-- DATA FOR ANALYSIS follows --

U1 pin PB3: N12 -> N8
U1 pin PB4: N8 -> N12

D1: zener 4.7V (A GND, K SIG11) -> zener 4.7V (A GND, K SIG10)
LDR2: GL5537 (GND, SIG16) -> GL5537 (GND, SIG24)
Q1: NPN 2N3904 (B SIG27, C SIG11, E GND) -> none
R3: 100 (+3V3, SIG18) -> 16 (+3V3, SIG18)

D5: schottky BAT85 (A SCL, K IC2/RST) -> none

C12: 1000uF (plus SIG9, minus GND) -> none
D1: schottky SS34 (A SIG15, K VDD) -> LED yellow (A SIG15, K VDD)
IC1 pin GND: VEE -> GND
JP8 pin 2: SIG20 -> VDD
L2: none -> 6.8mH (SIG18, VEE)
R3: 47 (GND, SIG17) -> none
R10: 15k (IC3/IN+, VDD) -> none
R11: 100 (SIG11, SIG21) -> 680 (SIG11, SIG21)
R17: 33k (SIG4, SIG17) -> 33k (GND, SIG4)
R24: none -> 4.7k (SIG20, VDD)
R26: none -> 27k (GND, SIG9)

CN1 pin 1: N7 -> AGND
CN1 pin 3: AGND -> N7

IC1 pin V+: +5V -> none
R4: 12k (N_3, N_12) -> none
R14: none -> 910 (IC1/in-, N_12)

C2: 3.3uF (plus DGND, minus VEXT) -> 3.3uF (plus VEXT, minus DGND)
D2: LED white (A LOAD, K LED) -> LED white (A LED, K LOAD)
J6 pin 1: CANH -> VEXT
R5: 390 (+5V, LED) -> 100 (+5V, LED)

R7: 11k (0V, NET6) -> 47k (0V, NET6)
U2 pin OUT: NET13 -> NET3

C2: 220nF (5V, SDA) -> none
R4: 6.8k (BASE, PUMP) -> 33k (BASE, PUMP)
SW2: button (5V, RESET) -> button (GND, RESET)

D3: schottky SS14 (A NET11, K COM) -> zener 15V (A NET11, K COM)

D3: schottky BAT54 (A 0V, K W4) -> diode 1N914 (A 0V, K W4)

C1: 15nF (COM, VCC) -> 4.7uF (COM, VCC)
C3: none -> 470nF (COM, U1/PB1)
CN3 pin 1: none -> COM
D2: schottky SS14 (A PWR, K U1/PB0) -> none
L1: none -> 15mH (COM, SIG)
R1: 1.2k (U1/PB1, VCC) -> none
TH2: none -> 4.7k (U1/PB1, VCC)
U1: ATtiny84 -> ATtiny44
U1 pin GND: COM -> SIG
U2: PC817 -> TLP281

-- DATA FOR ANALYSIS concluded --

__TASK TO COMPLETE__
Where a line of the data includes the string "schottky", list that line.

__OUTPUT FOR THIS TASK__
D5: schottky BAT85 (A SCL, K IC2/RST) -> none
D1: schottky SS34 (A SIG15, K VDD) -> LED yellow (A SIG15, K VDD)
D3: schottky SS14 (A NET11, K COM) -> zener 15V (A NET11, K COM)
D3: schottky BAT54 (A 0V, K W4) -> diode 1N914 (A 0V, K W4)
D2: schottky SS14 (A PWR, K U1/PB0) -> none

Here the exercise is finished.